(Edit difference data)

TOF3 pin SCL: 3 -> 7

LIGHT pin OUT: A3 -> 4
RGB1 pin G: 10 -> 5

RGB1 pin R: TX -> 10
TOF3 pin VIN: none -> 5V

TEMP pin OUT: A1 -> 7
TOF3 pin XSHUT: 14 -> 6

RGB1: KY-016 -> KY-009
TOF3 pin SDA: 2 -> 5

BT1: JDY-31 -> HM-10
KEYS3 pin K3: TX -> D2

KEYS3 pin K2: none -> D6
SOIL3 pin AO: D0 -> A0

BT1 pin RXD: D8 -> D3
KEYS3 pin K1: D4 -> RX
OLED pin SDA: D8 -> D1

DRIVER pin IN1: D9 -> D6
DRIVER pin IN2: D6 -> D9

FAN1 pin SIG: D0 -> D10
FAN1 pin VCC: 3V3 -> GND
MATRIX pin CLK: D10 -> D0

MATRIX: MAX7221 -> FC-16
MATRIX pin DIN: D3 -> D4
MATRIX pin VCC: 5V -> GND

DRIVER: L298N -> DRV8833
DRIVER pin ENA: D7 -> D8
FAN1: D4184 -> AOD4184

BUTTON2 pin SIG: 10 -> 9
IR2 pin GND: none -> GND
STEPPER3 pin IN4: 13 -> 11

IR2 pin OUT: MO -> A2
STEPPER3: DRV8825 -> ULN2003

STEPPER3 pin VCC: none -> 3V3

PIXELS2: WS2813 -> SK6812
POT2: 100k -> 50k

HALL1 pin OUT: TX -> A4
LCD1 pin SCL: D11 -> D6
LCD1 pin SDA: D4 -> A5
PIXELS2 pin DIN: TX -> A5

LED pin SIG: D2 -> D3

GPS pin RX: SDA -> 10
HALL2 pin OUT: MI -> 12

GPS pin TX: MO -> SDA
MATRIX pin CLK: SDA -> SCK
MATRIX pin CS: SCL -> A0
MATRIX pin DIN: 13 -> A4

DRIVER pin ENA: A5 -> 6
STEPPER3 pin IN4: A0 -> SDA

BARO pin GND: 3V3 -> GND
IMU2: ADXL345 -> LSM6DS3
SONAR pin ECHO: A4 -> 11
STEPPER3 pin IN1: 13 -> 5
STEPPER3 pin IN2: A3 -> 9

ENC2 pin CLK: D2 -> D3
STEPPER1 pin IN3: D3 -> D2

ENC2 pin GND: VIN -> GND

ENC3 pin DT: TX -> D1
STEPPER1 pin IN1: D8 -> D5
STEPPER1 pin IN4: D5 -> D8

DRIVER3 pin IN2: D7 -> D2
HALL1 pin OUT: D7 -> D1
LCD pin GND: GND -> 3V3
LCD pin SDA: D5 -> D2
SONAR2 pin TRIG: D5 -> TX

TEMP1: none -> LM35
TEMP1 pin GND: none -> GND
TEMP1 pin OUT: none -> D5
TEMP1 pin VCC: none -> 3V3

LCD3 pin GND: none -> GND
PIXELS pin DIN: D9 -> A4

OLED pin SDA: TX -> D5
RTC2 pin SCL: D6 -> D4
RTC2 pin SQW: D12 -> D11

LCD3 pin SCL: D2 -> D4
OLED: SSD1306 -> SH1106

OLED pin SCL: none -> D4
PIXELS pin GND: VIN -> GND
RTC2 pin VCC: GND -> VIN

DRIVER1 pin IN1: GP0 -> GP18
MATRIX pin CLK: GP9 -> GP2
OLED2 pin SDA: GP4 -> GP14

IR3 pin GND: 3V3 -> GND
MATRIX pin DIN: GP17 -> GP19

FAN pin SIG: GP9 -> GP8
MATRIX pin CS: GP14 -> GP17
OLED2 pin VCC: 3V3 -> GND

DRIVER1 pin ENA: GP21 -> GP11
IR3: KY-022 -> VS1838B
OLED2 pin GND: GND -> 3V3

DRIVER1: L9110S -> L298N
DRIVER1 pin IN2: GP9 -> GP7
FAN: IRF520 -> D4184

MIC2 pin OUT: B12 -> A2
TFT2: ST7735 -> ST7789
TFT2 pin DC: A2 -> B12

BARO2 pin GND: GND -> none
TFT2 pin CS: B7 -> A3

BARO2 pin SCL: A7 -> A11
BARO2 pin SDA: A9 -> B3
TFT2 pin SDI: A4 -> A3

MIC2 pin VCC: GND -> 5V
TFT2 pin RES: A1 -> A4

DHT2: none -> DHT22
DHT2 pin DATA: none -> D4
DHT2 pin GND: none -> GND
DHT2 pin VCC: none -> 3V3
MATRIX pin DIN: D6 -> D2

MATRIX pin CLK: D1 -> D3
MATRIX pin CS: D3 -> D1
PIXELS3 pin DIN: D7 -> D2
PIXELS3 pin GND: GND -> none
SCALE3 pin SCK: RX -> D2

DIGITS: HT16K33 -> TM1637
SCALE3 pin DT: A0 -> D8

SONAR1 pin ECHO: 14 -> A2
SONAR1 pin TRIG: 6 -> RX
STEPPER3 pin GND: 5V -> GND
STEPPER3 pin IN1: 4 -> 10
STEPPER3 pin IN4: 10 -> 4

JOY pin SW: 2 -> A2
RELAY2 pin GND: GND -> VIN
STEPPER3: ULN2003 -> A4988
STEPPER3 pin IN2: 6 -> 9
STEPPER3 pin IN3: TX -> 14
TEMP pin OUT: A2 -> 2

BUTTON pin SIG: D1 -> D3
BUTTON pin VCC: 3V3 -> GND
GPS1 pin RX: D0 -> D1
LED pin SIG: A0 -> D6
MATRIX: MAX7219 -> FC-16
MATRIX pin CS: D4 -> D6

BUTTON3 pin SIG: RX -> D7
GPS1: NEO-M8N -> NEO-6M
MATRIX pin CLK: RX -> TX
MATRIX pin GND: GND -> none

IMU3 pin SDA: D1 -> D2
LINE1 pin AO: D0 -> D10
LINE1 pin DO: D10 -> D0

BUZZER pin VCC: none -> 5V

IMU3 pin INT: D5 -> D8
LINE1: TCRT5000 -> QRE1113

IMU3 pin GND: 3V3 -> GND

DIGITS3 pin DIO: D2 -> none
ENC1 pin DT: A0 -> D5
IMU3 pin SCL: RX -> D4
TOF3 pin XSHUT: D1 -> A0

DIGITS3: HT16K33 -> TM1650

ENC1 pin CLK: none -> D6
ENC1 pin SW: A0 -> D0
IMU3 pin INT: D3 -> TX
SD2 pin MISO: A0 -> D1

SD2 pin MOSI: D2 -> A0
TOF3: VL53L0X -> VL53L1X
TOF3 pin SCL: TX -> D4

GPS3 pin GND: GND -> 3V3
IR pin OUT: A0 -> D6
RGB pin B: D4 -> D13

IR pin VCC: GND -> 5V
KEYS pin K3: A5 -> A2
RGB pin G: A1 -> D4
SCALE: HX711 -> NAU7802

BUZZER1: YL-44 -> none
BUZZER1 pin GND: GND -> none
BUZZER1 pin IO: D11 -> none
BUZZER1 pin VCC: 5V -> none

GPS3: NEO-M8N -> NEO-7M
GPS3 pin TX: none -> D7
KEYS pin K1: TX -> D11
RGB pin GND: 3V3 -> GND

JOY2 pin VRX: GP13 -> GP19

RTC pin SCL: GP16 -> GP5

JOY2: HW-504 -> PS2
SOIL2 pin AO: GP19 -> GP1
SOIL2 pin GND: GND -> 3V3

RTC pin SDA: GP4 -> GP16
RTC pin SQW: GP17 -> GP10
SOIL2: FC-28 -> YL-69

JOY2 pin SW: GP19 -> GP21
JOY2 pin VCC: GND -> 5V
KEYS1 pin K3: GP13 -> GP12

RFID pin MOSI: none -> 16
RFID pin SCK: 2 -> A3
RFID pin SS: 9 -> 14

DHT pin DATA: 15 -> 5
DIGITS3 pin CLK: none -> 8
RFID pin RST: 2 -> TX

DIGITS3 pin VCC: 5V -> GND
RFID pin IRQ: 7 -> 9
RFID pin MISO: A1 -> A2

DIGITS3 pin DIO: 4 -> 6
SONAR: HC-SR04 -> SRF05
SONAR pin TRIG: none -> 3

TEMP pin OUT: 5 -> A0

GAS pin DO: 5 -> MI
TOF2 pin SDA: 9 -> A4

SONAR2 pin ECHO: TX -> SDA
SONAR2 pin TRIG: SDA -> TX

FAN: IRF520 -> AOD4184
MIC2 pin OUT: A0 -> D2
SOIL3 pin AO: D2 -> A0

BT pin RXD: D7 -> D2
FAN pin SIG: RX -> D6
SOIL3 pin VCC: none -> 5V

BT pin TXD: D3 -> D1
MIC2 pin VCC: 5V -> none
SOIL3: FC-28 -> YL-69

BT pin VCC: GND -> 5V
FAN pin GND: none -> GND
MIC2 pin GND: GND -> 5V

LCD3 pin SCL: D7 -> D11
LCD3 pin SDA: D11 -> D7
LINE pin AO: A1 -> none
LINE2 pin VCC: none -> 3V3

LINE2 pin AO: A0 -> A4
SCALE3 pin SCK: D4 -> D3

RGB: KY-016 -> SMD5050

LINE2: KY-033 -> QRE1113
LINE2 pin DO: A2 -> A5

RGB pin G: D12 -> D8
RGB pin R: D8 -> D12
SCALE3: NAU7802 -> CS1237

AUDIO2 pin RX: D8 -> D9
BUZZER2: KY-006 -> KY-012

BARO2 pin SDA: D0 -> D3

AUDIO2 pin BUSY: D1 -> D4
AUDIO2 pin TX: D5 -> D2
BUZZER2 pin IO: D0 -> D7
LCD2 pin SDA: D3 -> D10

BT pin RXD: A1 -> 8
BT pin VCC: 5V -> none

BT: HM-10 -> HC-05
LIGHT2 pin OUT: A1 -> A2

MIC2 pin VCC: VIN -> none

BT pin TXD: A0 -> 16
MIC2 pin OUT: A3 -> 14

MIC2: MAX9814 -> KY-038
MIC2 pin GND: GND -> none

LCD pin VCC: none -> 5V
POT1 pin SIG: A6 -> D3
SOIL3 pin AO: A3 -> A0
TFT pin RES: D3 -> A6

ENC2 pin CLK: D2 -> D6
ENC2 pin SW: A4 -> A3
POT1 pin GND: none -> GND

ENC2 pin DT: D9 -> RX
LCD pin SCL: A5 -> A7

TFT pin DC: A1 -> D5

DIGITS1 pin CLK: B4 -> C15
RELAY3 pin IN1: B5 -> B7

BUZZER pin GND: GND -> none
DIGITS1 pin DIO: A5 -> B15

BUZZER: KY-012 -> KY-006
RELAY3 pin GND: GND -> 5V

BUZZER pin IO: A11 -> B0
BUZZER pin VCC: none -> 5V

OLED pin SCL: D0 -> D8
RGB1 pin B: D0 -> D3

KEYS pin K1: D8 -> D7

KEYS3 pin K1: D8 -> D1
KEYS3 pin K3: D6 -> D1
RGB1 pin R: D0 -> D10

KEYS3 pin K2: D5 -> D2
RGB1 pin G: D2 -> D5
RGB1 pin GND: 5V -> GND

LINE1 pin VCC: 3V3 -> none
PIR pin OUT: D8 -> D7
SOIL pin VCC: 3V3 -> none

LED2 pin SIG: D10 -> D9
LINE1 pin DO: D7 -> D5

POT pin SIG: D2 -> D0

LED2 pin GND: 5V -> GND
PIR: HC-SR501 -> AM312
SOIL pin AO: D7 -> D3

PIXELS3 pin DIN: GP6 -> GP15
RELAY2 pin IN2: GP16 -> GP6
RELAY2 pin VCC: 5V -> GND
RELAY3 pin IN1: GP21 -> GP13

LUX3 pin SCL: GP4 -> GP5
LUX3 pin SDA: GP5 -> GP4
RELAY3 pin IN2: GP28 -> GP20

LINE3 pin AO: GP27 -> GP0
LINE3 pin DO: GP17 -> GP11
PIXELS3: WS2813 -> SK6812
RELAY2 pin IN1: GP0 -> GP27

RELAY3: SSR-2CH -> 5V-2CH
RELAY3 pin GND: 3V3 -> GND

* _TRY IT_
Starting at the line above that contains "AUDIO2 pin BUSY: D1 -> D4", repeat each line exactly up to and including the line that contains "SOIL3 pin AO: A3 -> A0", and stop there.

* _ANSWER BOX_
AUDIO2 pin BUSY: D1 -> D4
AUDIO2 pin TX: D5 -> D2
BUZZER2 pin IO: D0 -> D7
LCD2 pin SDA: D3 -> D10

BT pin RXD: A1 -> 8
BT pin VCC: 5V -> none

BT: HM-10 -> HC-05
LIGHT2 pin OUT: A1 -> A2

MIC2 pin VCC: VIN -> none

BT pin TXD: A0 -> 16
MIC2 pin OUT: A3 -> 14

MIC2: MAX9814 -> KY-038
MIC2 pin GND: GND -> none

LCD pin VCC: none -> 5V
POT1 pin SIG: A6 -> D3
SOIL3 pin AO: A3 -> A0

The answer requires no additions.